Start of AVAILABLE DATA

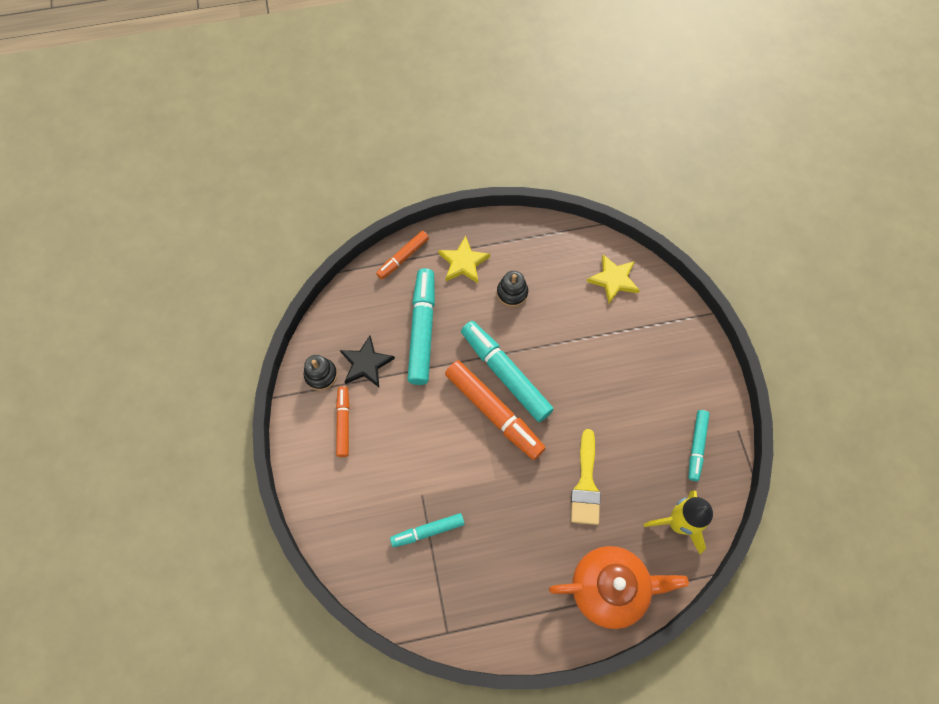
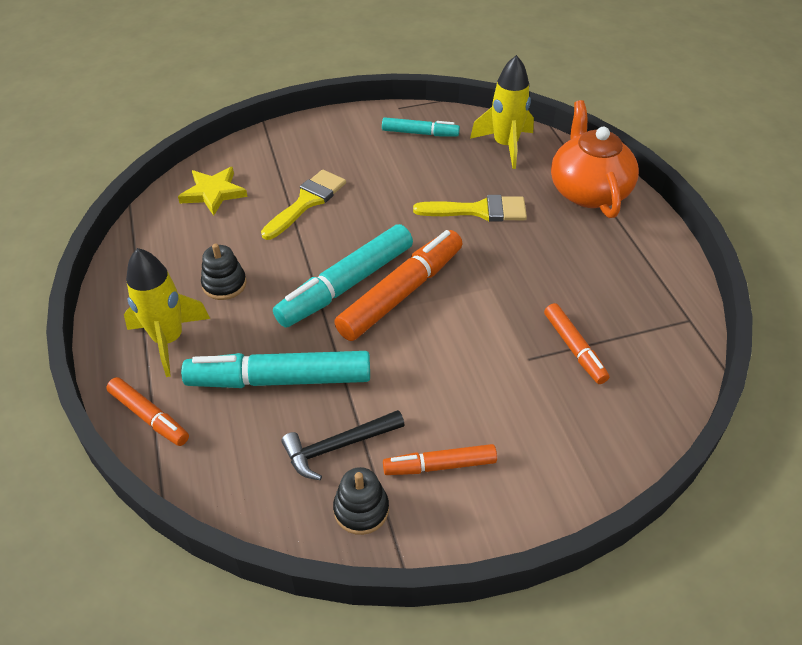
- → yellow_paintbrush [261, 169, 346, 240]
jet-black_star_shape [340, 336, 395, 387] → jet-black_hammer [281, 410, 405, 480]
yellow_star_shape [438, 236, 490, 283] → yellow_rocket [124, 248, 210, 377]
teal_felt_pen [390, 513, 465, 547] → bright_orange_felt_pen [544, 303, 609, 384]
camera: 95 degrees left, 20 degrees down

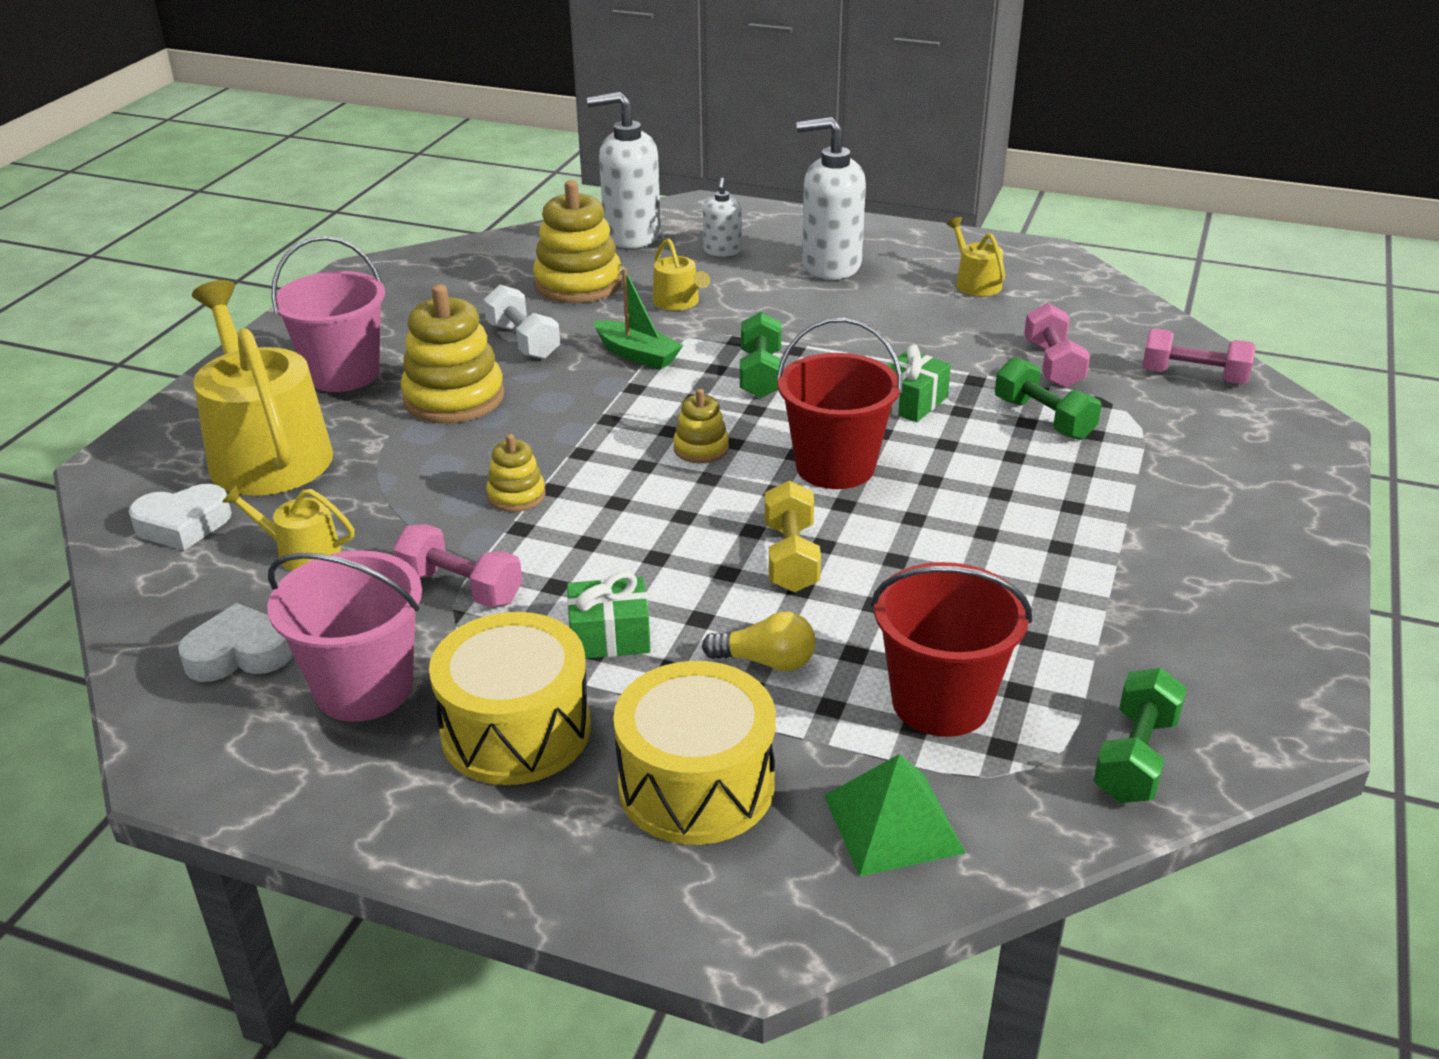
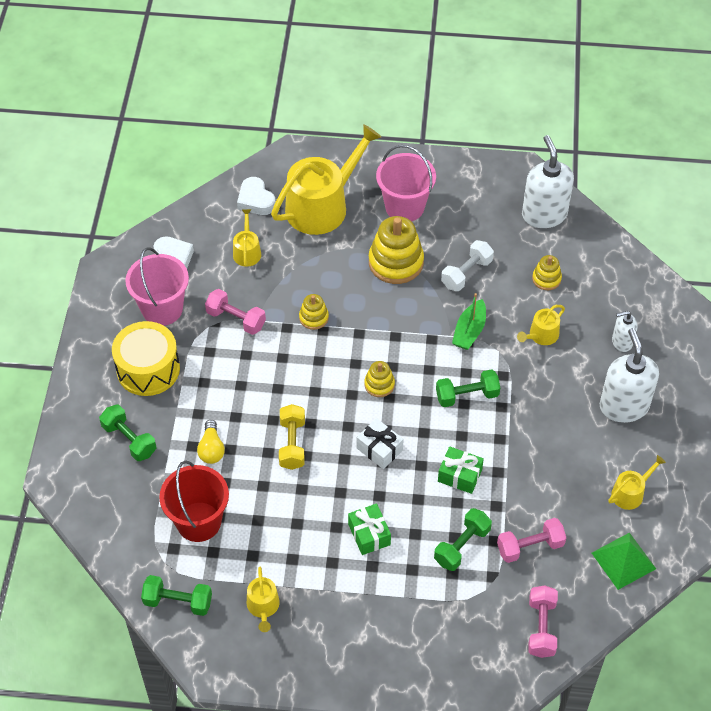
- → yellow_sprinkling_can [247, 567, 280, 632]
green_wrapped_gift [567, 571, 651, 659] → green_wrapped_gift [348, 503, 391, 555], moved
pure_white_pump_bottle [587, 92, 661, 248] → pure_white_pump_bottle [522, 135, 574, 228], moved
green_pyramid_shape [824, 754, 966, 877] → green_pyramid_shape [592, 533, 656, 590], moved
yellow_drum [613, 661, 776, 845] → green_free_weight [99, 405, 157, 461]
scarlet_sand_bucket [777, 317, 903, 489] → pure_white_wrapped_gift [357, 418, 404, 469]
rosy_free_weight [393, 524, 523, 608] → rosy_free_weight [205, 289, 266, 335], 75 degrees counterclockwise
yellow_free_weight [765, 480, 821, 592] → yellow_free_weight [279, 404, 305, 470], 75 degrees counterclockwise
yellow_stacking_rings [533, 180, 622, 303] → yellow_stacking_rings [532, 255, 562, 290], x0.52
camera: 75 degrees right, 20 degrees up

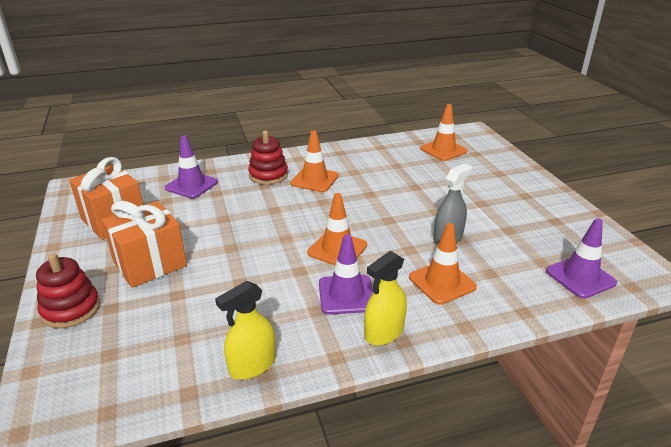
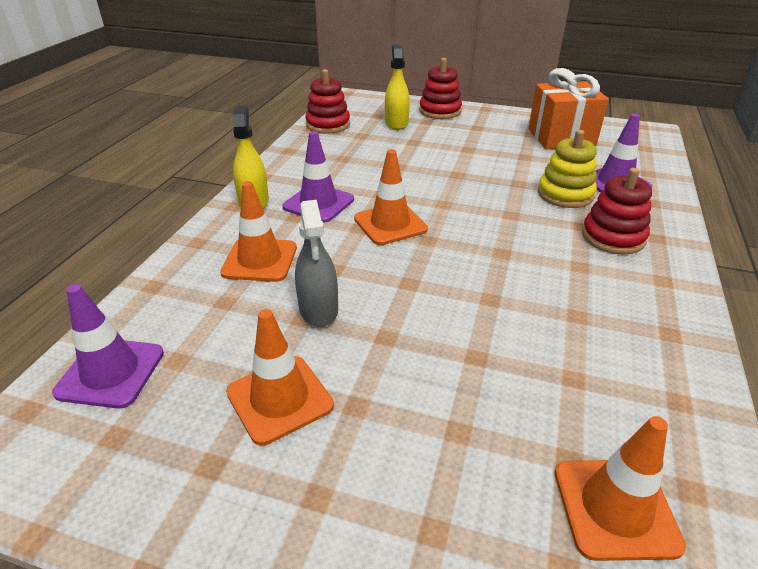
bright_orange_wrapped_gift [102, 201, 187, 288] → -
- → scarlet_stacking_rings [305, 69, 350, 134]
- → yellow_stacking_rings [538, 130, 597, 208]
yellow_sprayer [215, 281, 276, 380] → yellow_sprayer [385, 44, 410, 130], moved
bright_orange_road_cone [290, 130, 339, 192] → bright_orange_road_cone [226, 309, 334, 446], moved
camera: 125 degrees right, 5 degrees up

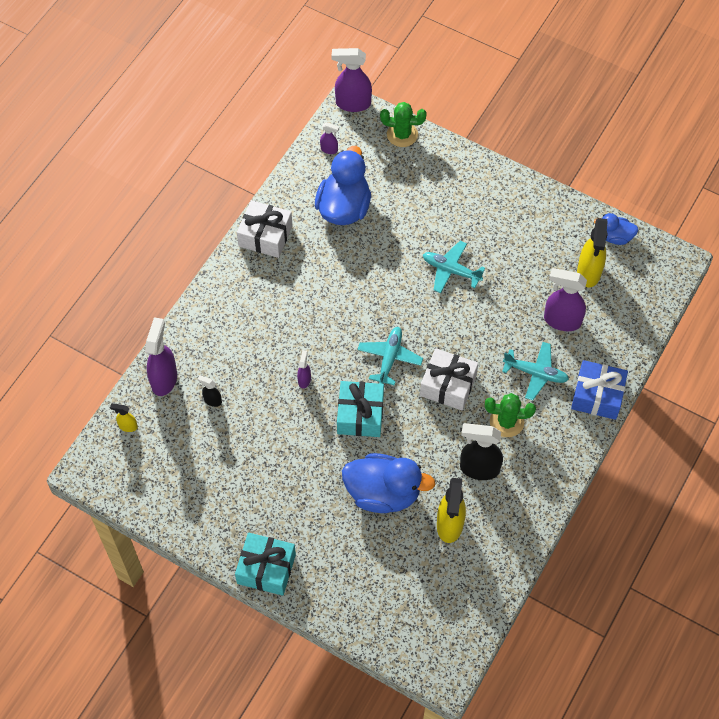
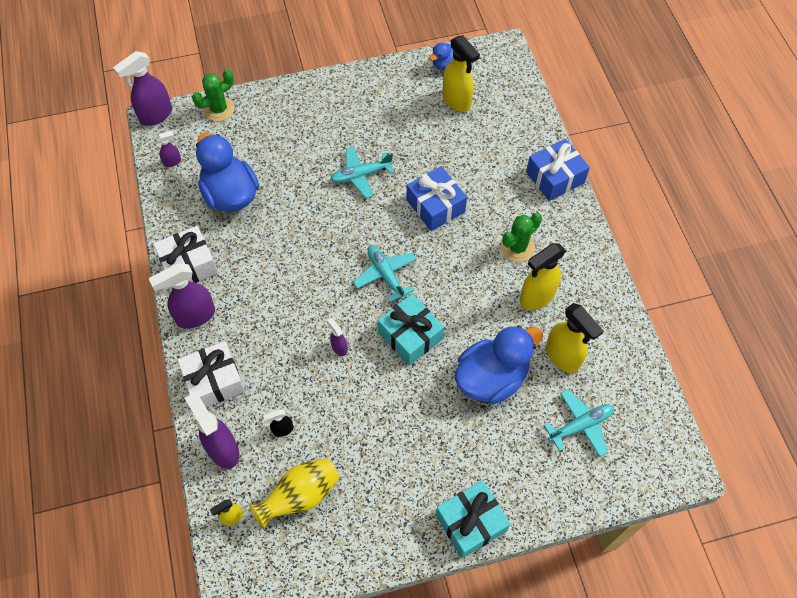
- → yellow_flower_vase [249, 458, 339, 529]
- → cobalt_wrapped_gift [407, 166, 467, 231]
pure_white_wrapped_gift [420, 348, 478, 410] → pure_white_wrapped_gift [178, 341, 245, 407], moved
teal_toy_plane [502, 342, 569, 400] → teal_toy_plane [544, 389, 614, 457], moved
violet_sprayer [544, 268, 587, 331] → violet_sprayer [149, 263, 215, 329], moved
jet-black_sprayer [460, 423, 503, 480] → yellow_sprayer [520, 243, 566, 310]
camera: 45 degrees left, 0 degrees up

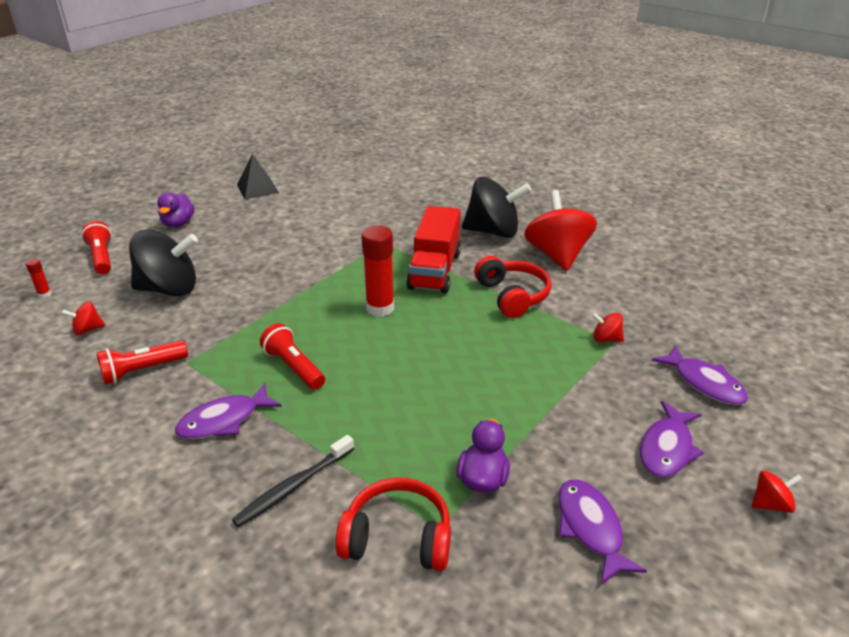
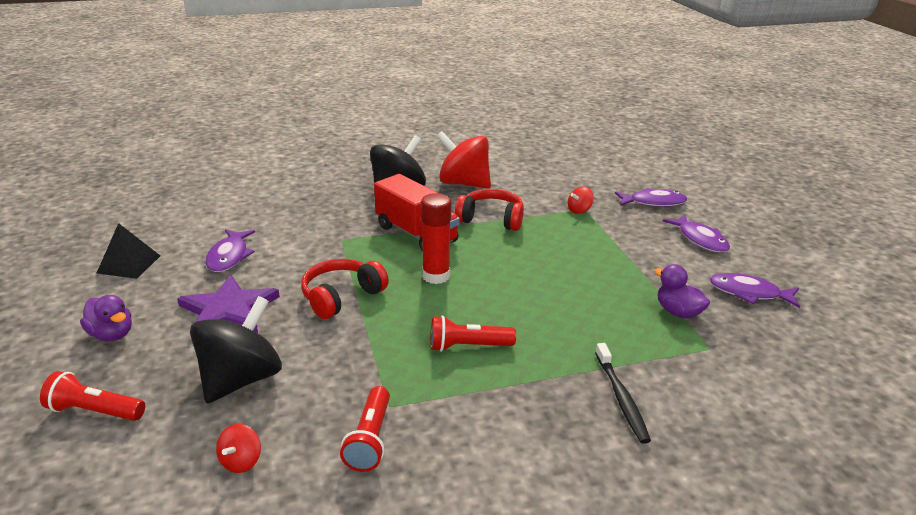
scarlet_stick_of_glue [25, 259, 51, 298] → -
scarlet_whirligig [752, 471, 802, 513] → -
- → violet_star_shape [177, 275, 280, 340]
violet_fish_figure [175, 383, 282, 439] → violet_fish_figure [205, 229, 255, 272], moved
scarlet_headphones [335, 478, 451, 571] → scarlet_headphones [301, 259, 389, 319], moved
camera: 55 degrees left, 5 degrees down

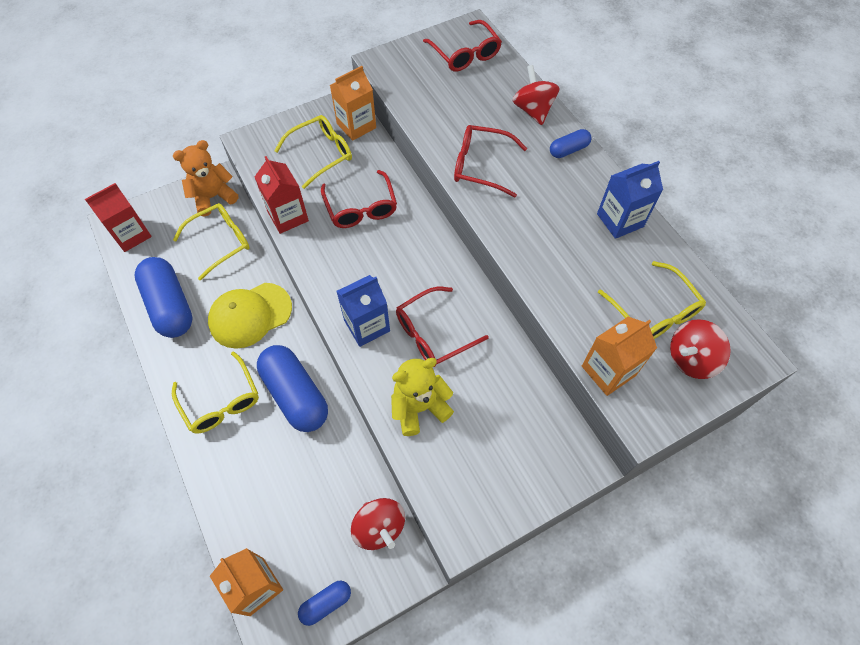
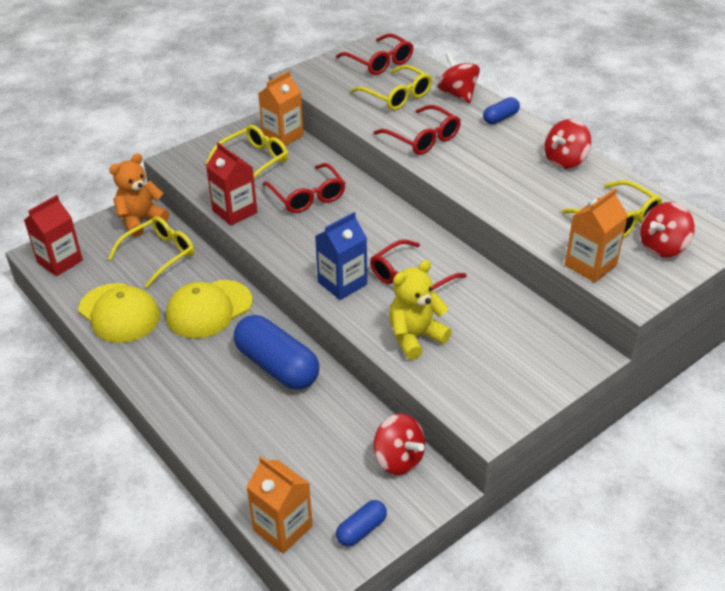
yellow_spectacles [172, 352, 259, 433] → yellow_spectacles [350, 65, 432, 110], moved
cobalt_capsule [135, 257, 193, 338] → yellow_baseball_cap [78, 283, 160, 343]
cobalt_carton [597, 161, 663, 239] → scarlet_whirligig [544, 119, 591, 169]
scarlet_spectacles [454, 125, 527, 197] → scarlet_spectacles [373, 105, 461, 155], 135 degrees counterclockwise
camera: 10 degrees left, 20 degrees down

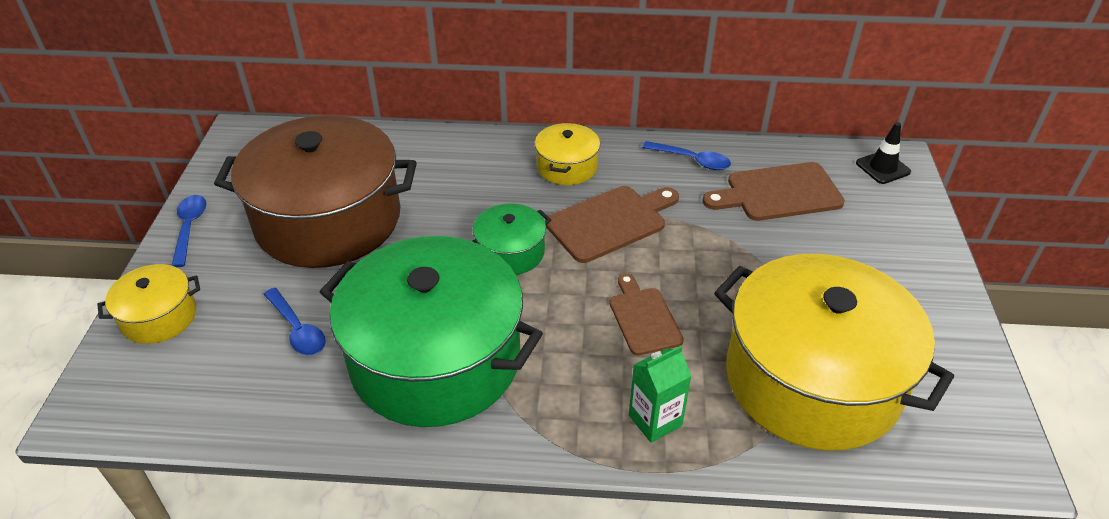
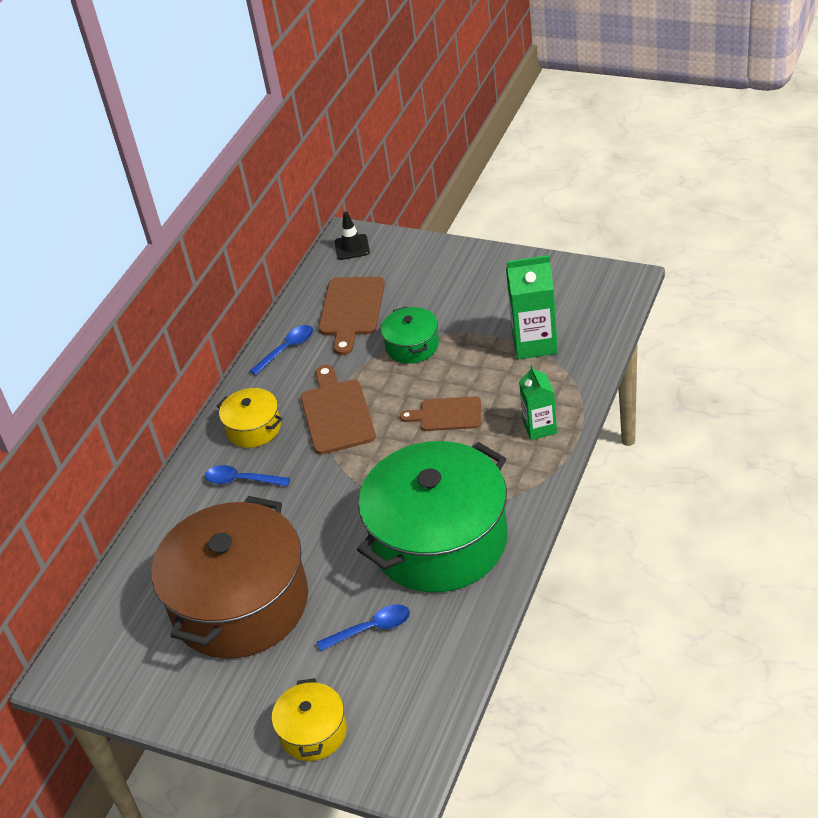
cobalt_teaspoon [171, 195, 206, 267] → cobalt_teaspoon [205, 465, 290, 486], moved
green_stockpot [472, 203, 551, 275] → green_stockpot [381, 306, 439, 364], moved
yellow_stockpot [714, 254, 954, 451] → green_carton [506, 255, 558, 360]
camera: 65 degrees left, 0 degrees up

End of AVAILABLE DATA

* _WORK INSTRUCTION_
Each entry is to be returned precisely as it appears, but the pictures are to be dropped.

* _EXPECTED OUTPUT_
- → yellow_paintbrush [261, 169, 346, 240]
jet-black_star_shape [340, 336, 395, 387] → jet-black_hammer [281, 410, 405, 480]
yellow_star_shape [438, 236, 490, 283] → yellow_rocket [124, 248, 210, 377]
teal_felt_pen [390, 513, 465, 547] → bright_orange_felt_pen [544, 303, 609, 384]
camera: 95 degrees left, 20 degrees down

- → yellow_sprinkling_can [247, 567, 280, 632]
green_wrapped_gift [567, 571, 651, 659] → green_wrapped_gift [348, 503, 391, 555], moved
pure_white_pump_bottle [587, 92, 661, 248] → pure_white_pump_bottle [522, 135, 574, 228], moved
green_pyramid_shape [824, 754, 966, 877] → green_pyramid_shape [592, 533, 656, 590], moved
yellow_drum [613, 661, 776, 845] → green_free_weight [99, 405, 157, 461]
scarlet_sand_bucket [777, 317, 903, 489] → pure_white_wrapped_gift [357, 418, 404, 469]
rosy_free_weight [393, 524, 523, 608] → rosy_free_weight [205, 289, 266, 335], 75 degrees counterclockwise
yellow_free_weight [765, 480, 821, 592] → yellow_free_weight [279, 404, 305, 470], 75 degrees counterclockwise
yellow_stacking_rings [533, 180, 622, 303] → yellow_stacking_rings [532, 255, 562, 290], x0.52
camera: 75 degrees right, 20 degrees up

bright_orange_wrapped_gift [102, 201, 187, 288] → -
- → scarlet_stacking_rings [305, 69, 350, 134]
- → yellow_stacking_rings [538, 130, 597, 208]
yellow_sprayer [215, 281, 276, 380] → yellow_sprayer [385, 44, 410, 130], moved
bright_orange_road_cone [290, 130, 339, 192] → bright_orange_road_cone [226, 309, 334, 446], moved
camera: 125 degrees right, 5 degrees up

- → yellow_flower_vase [249, 458, 339, 529]
- → cobalt_wrapped_gift [407, 166, 467, 231]
pure_white_wrapped_gift [420, 348, 478, 410] → pure_white_wrapped_gift [178, 341, 245, 407], moved
teal_toy_plane [502, 342, 569, 400] → teal_toy_plane [544, 389, 614, 457], moved
violet_sprayer [544, 268, 587, 331] → violet_sprayer [149, 263, 215, 329], moved
jet-black_sprayer [460, 423, 503, 480] → yellow_sprayer [520, 243, 566, 310]
camera: 45 degrees left, 0 degrees up

scarlet_stick_of_glue [25, 259, 51, 298] → -
scarlet_whirligig [752, 471, 802, 513] → -
- → violet_star_shape [177, 275, 280, 340]
violet_fish_figure [175, 383, 282, 439] → violet_fish_figure [205, 229, 255, 272], moved
scarlet_headphones [335, 478, 451, 571] → scarlet_headphones [301, 259, 389, 319], moved
camera: 55 degrees left, 5 degrees down

yellow_spectacles [172, 352, 259, 433] → yellow_spectacles [350, 65, 432, 110], moved
cobalt_capsule [135, 257, 193, 338] → yellow_baseball_cap [78, 283, 160, 343]
cobalt_carton [597, 161, 663, 239] → scarlet_whirligig [544, 119, 591, 169]
scarlet_spectacles [454, 125, 527, 197] → scarlet_spectacles [373, 105, 461, 155], 135 degrees counterclockwise
camera: 10 degrees left, 20 degrees down

cobalt_teaspoon [171, 195, 206, 267] → cobalt_teaspoon [205, 465, 290, 486], moved
green_stockpot [472, 203, 551, 275] → green_stockpot [381, 306, 439, 364], moved
yellow_stockpot [714, 254, 954, 451] → green_carton [506, 255, 558, 360]
camera: 65 degrees left, 0 degrees up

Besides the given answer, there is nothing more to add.